> [TASK STATEMENT] Your answer should be one number: how many lines of the data include the string "mushroom"?

> [SUPPLIED ENTRIES]
--- --- ---

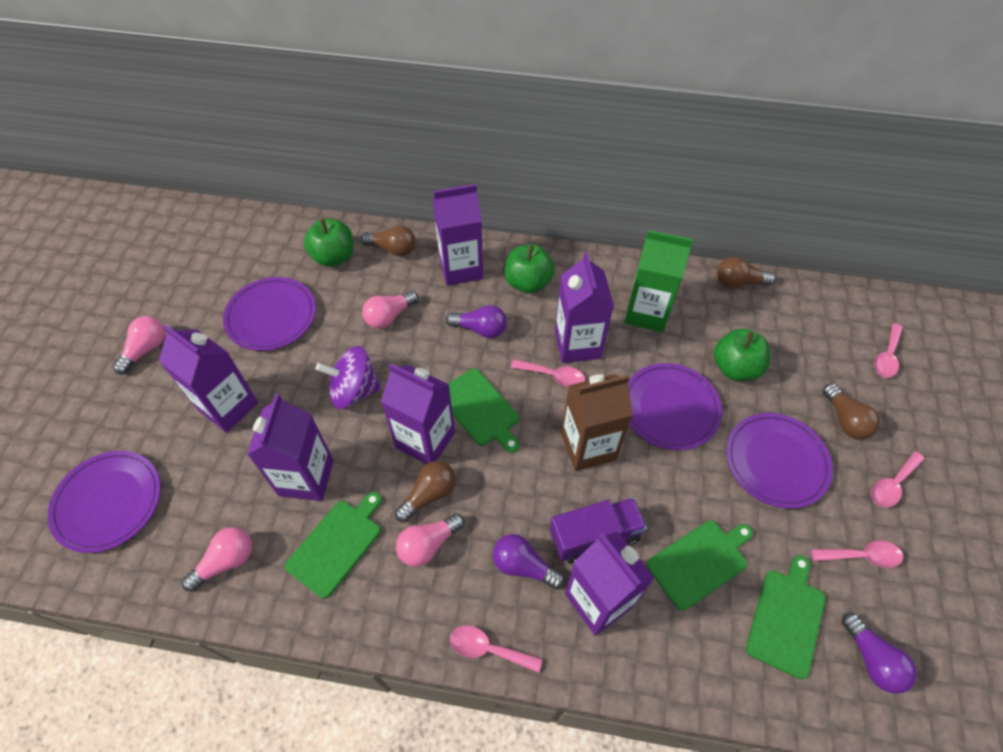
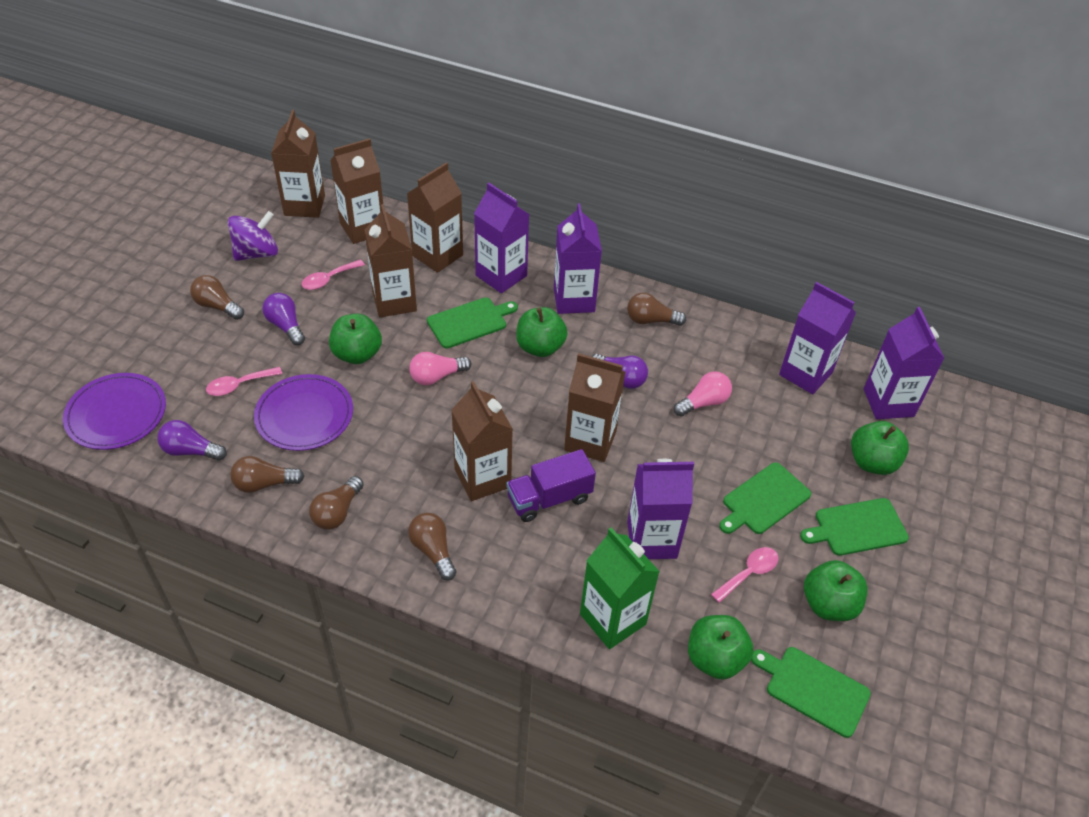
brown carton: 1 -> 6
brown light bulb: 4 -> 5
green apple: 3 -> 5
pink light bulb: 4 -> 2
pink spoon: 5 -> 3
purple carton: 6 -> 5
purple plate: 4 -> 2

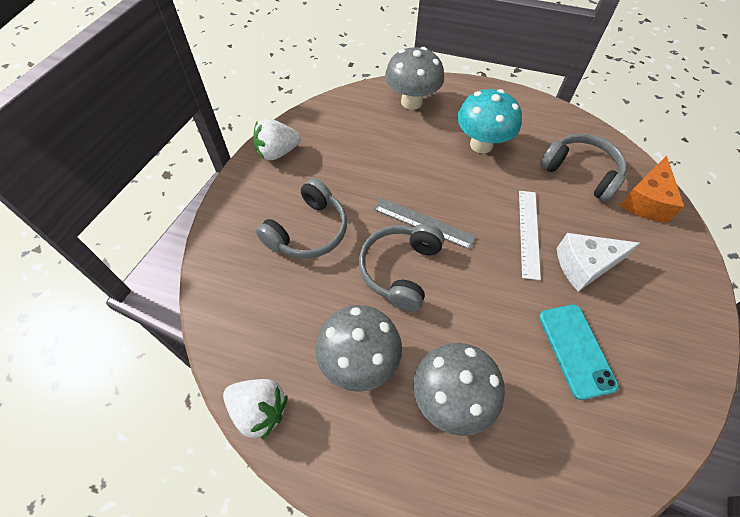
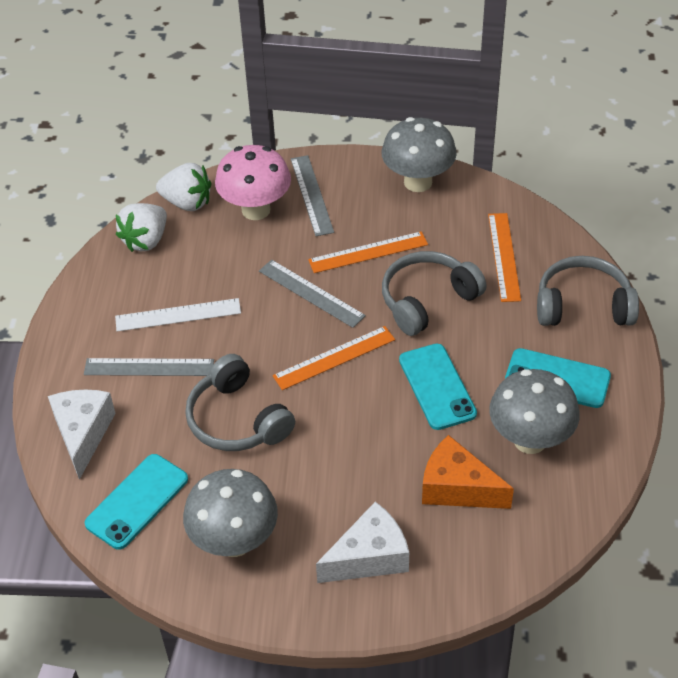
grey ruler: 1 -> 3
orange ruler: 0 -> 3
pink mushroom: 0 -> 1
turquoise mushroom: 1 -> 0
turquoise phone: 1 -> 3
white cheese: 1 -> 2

--- --- ---

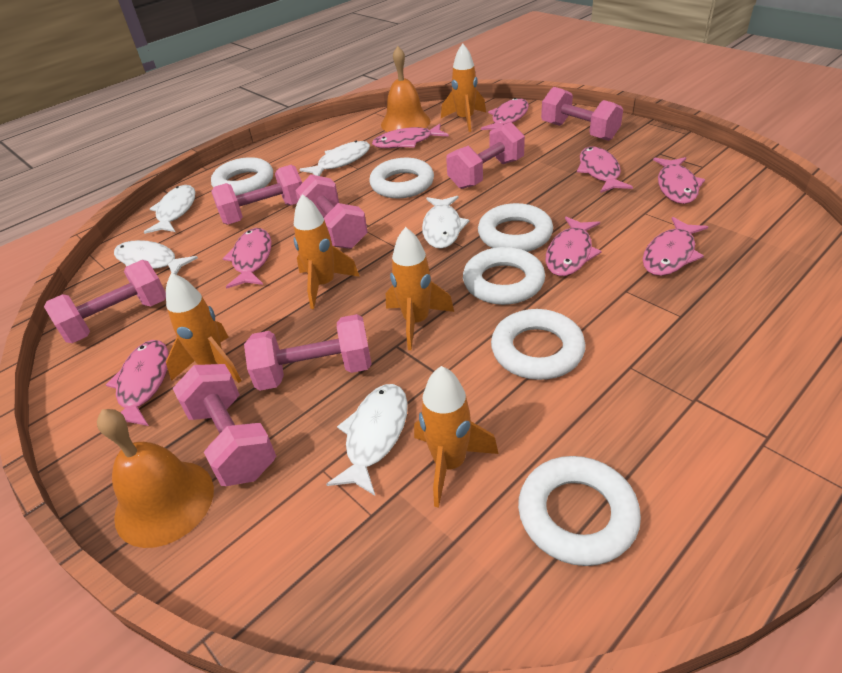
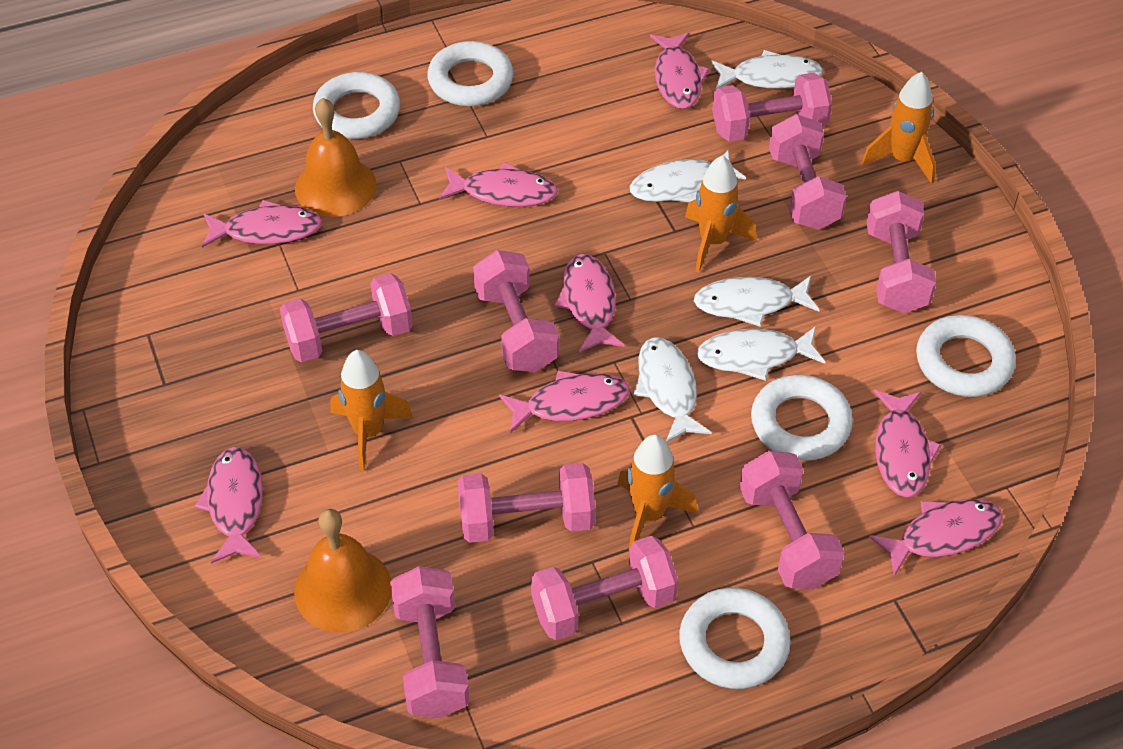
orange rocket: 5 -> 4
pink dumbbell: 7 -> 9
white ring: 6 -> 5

--- --- ---

> [YOUR SOLUTION] 2